**TASK OBJECTIVE**
Copy each line of the data below with the word "zener".

**EXTRACTED DATA**
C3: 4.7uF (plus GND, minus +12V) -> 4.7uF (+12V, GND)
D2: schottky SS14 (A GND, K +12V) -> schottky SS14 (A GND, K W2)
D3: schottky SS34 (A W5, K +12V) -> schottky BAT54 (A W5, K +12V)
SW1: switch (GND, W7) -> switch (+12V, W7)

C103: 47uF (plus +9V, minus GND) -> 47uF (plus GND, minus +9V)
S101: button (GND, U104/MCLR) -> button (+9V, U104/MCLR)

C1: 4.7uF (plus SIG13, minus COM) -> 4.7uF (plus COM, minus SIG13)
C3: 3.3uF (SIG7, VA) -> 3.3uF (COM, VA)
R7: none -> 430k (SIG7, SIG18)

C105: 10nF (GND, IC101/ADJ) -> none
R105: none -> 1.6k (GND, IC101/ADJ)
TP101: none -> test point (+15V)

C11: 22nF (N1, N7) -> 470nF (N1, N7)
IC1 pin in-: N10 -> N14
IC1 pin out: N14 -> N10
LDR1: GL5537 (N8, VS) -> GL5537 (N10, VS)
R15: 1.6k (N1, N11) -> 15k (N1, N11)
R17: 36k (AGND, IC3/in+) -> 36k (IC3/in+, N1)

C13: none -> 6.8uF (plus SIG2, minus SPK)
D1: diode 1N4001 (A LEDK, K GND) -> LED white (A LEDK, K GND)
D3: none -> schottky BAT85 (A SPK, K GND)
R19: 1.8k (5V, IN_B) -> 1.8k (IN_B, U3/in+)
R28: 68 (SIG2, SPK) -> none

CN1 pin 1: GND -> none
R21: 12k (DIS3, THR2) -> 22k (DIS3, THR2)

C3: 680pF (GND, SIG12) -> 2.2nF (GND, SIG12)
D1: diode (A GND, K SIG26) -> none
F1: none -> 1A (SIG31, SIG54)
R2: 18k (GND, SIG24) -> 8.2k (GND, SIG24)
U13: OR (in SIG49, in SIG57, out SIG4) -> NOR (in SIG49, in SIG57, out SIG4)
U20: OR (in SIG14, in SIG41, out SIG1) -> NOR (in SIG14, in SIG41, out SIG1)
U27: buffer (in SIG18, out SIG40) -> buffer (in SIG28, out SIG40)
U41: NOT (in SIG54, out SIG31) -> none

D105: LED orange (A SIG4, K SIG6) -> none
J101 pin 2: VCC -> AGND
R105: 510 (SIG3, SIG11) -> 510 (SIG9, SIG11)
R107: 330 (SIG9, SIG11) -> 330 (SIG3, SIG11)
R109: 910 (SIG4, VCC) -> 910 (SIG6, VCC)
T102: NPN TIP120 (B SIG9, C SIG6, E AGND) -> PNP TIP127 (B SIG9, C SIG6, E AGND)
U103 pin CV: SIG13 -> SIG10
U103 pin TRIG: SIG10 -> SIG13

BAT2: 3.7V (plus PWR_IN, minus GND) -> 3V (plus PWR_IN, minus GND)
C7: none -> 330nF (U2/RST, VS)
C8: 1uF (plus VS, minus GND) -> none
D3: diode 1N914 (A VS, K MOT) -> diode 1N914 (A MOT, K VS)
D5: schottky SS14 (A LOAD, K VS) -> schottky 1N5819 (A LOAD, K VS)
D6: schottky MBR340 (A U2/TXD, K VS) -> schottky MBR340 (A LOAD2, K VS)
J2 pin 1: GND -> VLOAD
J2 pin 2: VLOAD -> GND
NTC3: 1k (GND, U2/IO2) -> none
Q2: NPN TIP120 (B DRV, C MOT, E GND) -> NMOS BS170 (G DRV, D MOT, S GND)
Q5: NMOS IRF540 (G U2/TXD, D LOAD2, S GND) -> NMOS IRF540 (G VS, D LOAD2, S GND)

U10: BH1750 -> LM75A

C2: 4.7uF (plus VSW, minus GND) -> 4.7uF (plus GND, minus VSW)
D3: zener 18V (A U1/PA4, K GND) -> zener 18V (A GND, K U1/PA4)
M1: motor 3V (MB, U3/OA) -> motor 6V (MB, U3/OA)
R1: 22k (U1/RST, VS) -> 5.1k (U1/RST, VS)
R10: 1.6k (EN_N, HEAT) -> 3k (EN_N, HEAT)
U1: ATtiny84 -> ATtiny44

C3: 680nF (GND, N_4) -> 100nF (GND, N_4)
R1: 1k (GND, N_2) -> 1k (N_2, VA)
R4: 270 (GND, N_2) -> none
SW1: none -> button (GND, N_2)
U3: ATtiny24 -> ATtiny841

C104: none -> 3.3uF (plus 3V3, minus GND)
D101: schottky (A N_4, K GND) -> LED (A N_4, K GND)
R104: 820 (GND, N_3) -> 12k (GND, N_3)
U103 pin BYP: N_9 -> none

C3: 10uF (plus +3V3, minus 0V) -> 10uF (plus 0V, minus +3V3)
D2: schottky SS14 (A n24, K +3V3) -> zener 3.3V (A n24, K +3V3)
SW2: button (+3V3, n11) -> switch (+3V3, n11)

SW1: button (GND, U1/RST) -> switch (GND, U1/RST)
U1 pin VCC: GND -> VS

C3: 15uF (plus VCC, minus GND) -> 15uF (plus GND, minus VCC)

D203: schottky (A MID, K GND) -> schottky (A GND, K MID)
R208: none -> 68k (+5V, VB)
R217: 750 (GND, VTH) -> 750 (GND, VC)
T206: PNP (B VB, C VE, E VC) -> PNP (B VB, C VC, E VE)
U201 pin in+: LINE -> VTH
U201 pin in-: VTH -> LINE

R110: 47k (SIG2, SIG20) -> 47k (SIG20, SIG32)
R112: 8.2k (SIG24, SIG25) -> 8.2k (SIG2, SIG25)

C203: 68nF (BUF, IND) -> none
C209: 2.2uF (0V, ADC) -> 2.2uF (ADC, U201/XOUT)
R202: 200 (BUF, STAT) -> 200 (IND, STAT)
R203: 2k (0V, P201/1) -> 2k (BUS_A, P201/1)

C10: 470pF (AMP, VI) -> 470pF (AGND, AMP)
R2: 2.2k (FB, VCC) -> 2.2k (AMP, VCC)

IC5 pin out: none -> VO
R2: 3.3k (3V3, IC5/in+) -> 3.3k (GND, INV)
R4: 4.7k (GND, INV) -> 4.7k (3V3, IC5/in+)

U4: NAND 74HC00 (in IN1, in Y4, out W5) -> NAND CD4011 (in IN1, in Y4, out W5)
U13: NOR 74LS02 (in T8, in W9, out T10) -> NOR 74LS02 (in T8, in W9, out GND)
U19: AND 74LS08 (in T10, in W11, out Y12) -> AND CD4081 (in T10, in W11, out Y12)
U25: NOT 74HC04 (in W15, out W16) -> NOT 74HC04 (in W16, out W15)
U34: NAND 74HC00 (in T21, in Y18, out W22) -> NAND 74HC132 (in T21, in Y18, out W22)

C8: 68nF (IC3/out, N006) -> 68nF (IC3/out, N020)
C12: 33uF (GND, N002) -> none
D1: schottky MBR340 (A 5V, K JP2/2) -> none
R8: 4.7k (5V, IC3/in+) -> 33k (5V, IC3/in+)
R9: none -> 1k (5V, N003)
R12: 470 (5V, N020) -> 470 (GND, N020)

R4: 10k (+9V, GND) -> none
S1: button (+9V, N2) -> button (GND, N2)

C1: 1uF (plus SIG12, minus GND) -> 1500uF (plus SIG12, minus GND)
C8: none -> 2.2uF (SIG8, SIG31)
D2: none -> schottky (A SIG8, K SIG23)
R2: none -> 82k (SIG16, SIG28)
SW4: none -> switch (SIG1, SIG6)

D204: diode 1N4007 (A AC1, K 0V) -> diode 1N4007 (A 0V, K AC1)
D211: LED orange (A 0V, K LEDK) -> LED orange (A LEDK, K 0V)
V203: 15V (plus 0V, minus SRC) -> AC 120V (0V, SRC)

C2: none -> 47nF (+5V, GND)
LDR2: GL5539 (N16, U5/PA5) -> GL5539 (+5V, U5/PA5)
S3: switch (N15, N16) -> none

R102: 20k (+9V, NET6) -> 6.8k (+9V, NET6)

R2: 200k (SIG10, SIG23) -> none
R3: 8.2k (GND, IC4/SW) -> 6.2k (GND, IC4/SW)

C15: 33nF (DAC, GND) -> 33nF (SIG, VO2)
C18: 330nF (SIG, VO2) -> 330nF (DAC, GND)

**TASK RESPONSE**
D3: zener 18V (A U1/PA4, K GND) -> zener 18V (A GND, K U1/PA4)
D2: schottky SS14 (A n24, K +3V3) -> zener 3.3V (A n24, K +3V3)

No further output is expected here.